### Your instructions
In the data below, find the line containing "SW205: button (MODE, VS) -> switch (MODE, VS)", then set down that line and every later line up to and including the line containing "SW4: none -> switch (GND, KEY)", exactly.

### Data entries
***
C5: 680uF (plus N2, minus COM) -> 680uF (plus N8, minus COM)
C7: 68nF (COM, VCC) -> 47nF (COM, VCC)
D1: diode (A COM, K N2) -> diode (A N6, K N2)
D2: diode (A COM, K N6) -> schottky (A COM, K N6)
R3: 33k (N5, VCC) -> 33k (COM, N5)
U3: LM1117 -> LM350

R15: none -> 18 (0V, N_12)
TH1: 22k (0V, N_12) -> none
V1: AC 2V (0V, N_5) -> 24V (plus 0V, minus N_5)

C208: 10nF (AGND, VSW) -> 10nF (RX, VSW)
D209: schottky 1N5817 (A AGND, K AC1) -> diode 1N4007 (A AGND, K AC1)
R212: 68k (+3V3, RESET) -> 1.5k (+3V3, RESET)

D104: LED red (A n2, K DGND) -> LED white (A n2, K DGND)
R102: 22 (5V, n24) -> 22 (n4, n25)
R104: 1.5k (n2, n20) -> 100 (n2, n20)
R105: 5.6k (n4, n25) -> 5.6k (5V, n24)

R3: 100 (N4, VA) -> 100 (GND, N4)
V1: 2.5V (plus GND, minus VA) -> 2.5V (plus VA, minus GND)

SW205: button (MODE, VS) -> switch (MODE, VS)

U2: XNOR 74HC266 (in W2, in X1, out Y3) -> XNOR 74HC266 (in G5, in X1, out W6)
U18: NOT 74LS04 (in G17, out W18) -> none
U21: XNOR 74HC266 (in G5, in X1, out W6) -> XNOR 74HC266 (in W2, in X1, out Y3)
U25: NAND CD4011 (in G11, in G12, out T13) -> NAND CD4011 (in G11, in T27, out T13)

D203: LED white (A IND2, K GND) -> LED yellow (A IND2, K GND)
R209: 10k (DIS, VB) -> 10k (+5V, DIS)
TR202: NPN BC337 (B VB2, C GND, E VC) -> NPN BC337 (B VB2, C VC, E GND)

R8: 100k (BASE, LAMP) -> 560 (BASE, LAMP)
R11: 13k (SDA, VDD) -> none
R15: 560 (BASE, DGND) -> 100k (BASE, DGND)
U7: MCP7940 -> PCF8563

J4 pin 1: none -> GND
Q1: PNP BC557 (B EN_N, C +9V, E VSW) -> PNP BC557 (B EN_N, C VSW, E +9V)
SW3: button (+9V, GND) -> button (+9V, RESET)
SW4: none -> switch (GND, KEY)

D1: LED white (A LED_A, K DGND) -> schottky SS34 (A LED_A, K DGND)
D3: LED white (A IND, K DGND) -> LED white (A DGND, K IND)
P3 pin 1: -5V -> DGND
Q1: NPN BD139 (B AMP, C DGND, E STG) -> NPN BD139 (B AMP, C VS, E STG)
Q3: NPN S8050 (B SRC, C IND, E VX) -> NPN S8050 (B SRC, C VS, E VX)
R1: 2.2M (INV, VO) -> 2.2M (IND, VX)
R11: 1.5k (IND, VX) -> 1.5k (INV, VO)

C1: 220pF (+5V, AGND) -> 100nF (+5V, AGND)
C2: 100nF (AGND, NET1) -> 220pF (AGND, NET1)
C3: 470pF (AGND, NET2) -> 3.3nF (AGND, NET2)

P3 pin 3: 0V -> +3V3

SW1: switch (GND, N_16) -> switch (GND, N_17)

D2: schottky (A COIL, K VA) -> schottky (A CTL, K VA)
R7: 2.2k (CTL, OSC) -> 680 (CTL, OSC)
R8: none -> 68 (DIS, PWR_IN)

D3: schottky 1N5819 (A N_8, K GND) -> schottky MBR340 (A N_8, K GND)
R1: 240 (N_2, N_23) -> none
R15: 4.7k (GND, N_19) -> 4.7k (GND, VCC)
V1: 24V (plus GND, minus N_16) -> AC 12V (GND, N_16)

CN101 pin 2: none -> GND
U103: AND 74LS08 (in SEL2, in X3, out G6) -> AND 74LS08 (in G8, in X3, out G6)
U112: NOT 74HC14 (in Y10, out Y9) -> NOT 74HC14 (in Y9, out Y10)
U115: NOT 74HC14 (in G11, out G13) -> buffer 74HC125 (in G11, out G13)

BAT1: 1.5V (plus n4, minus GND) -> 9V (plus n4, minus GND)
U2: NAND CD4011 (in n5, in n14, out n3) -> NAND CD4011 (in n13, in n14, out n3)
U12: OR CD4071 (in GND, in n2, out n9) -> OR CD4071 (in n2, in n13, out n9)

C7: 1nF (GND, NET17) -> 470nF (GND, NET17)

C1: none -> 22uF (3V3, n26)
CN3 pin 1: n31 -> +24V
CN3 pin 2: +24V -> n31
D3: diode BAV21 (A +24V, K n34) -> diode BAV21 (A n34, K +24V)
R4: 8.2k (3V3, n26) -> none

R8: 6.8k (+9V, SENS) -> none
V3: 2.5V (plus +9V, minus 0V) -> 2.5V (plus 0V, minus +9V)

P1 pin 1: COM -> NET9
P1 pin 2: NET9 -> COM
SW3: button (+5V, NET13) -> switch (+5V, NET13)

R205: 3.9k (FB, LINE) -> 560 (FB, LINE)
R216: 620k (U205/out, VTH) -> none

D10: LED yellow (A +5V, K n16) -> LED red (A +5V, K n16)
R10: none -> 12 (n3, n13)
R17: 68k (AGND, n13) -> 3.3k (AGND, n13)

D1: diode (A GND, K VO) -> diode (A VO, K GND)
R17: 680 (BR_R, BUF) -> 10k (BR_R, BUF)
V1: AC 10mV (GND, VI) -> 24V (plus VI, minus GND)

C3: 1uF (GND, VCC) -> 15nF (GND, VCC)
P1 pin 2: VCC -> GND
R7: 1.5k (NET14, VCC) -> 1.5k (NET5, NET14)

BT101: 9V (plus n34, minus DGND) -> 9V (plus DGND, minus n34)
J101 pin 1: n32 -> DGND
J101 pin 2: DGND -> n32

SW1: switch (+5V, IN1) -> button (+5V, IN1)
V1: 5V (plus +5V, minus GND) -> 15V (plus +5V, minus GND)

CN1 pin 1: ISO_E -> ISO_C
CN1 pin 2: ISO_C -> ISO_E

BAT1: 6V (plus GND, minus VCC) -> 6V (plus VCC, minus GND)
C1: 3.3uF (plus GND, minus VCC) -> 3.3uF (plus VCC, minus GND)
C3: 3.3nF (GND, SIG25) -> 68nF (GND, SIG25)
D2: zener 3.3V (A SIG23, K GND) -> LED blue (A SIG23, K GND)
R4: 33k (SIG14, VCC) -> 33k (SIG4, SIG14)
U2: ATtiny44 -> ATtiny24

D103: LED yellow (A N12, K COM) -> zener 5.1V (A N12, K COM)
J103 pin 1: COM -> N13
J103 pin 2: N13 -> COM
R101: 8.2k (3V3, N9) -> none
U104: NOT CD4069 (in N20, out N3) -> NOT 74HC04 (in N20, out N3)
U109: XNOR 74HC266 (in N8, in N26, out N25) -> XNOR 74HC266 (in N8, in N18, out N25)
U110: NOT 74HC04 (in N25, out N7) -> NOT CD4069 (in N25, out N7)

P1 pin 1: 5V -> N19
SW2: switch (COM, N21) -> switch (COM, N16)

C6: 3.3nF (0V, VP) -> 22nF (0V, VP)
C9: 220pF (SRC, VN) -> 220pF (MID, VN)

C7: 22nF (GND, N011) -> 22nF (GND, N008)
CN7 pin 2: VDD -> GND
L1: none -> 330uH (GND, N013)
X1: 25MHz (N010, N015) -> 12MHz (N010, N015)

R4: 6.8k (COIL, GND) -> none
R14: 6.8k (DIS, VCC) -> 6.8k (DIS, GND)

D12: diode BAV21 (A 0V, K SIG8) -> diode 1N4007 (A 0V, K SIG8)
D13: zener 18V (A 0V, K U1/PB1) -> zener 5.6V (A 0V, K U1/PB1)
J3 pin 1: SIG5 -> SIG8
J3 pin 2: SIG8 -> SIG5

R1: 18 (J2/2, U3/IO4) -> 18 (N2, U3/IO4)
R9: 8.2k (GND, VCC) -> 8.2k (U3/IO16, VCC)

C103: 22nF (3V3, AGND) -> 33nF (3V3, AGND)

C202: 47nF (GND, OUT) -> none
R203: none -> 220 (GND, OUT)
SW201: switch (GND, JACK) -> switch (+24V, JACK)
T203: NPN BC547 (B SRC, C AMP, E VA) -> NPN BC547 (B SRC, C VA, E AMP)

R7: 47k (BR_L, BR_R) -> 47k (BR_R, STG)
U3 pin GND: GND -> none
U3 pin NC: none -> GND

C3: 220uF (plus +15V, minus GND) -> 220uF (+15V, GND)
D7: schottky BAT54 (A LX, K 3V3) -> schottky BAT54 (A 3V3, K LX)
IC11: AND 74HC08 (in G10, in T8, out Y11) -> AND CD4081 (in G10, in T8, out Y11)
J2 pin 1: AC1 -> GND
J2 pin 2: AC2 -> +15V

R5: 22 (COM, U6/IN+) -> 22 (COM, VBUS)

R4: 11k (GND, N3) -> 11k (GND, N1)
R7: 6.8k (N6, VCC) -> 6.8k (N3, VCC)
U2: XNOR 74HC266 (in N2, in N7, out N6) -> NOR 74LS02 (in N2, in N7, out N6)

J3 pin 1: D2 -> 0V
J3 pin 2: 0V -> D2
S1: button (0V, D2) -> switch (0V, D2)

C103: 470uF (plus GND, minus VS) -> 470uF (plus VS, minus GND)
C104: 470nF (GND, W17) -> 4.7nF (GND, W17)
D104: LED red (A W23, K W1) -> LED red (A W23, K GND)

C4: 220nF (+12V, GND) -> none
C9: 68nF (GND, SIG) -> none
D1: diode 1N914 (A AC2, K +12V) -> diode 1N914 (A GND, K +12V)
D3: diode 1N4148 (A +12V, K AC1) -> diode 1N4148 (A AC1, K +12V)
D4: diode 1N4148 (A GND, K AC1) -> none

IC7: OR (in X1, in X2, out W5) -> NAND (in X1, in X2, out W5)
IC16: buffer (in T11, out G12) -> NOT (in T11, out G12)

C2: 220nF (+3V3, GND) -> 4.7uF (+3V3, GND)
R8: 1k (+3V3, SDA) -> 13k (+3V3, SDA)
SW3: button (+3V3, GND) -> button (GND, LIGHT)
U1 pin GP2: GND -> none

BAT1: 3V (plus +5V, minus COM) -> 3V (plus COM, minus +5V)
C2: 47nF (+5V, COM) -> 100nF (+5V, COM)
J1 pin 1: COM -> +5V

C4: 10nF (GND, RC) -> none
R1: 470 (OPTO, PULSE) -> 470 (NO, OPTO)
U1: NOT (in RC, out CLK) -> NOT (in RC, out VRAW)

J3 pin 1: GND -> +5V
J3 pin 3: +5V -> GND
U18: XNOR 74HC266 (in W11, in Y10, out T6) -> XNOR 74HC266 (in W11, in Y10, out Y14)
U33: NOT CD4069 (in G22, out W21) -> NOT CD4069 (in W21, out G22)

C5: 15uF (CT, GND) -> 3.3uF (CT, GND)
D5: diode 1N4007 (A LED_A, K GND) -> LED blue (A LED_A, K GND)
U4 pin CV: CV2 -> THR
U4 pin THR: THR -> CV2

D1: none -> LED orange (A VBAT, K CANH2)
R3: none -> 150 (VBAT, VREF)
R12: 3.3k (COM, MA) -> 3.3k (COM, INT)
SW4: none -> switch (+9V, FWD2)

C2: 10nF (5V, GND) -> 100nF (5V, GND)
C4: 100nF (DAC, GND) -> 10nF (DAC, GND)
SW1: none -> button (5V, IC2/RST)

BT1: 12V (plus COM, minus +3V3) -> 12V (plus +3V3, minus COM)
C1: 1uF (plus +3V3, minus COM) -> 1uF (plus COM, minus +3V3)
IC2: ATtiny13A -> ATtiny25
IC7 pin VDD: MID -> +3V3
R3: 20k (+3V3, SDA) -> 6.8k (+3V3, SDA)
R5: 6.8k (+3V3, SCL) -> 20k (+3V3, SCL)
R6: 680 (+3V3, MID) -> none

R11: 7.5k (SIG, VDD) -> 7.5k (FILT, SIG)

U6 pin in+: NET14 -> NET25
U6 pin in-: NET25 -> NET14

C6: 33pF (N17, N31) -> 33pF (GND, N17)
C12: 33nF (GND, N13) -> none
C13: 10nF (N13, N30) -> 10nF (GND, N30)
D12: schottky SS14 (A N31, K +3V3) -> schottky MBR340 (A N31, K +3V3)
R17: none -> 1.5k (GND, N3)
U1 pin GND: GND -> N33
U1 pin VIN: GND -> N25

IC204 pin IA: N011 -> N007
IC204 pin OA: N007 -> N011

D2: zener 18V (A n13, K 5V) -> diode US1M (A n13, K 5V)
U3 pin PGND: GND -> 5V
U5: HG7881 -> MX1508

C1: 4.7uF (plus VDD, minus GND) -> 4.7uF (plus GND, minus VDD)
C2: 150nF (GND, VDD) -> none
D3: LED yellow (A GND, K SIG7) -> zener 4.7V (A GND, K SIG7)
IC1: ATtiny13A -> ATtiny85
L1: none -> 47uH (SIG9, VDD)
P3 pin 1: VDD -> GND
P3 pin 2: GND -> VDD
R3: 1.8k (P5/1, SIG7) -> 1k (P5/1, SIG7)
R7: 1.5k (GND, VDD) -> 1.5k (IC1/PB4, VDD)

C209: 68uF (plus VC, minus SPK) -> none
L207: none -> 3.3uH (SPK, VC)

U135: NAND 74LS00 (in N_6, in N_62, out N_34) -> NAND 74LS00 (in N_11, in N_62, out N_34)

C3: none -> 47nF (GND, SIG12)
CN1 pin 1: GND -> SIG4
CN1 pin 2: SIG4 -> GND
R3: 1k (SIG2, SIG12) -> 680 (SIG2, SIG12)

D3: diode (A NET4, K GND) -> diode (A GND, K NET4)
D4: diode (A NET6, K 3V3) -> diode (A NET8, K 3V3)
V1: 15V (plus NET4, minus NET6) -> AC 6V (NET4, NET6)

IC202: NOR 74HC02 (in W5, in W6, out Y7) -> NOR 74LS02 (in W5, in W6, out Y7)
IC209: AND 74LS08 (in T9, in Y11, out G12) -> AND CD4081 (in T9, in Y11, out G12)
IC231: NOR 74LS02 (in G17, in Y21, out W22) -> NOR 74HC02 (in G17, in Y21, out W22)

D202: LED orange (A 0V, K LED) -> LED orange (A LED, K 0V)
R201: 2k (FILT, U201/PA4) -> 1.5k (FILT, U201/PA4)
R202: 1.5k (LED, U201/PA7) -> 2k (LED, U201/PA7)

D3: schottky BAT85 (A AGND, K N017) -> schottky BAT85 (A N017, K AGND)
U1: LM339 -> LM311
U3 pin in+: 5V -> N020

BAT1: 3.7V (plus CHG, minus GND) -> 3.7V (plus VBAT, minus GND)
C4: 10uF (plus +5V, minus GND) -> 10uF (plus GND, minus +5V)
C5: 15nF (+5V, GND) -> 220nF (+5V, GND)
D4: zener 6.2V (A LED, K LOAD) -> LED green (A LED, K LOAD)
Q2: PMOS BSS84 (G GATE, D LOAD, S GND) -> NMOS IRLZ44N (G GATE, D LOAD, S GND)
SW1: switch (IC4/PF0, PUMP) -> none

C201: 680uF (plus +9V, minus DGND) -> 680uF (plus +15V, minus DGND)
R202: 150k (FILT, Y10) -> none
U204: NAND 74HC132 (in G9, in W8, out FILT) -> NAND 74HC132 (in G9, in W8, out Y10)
***
### Answer box
SW205: button (MODE, VS) -> switch (MODE, VS)

U2: XNOR 74HC266 (in W2, in X1, out Y3) -> XNOR 74HC266 (in G5, in X1, out W6)
U18: NOT 74LS04 (in G17, out W18) -> none
U21: XNOR 74HC266 (in G5, in X1, out W6) -> XNOR 74HC266 (in W2, in X1, out Y3)
U25: NAND CD4011 (in G11, in G12, out T13) -> NAND CD4011 (in G11, in T27, out T13)

D203: LED white (A IND2, K GND) -> LED yellow (A IND2, K GND)
R209: 10k (DIS, VB) -> 10k (+5V, DIS)
TR202: NPN BC337 (B VB2, C GND, E VC) -> NPN BC337 (B VB2, C VC, E GND)

R8: 100k (BASE, LAMP) -> 560 (BASE, LAMP)
R11: 13k (SDA, VDD) -> none
R15: 560 (BASE, DGND) -> 100k (BASE, DGND)
U7: MCP7940 -> PCF8563

J4 pin 1: none -> GND
Q1: PNP BC557 (B EN_N, C +9V, E VSW) -> PNP BC557 (B EN_N, C VSW, E +9V)
SW3: button (+9V, GND) -> button (+9V, RESET)
SW4: none -> switch (GND, KEY)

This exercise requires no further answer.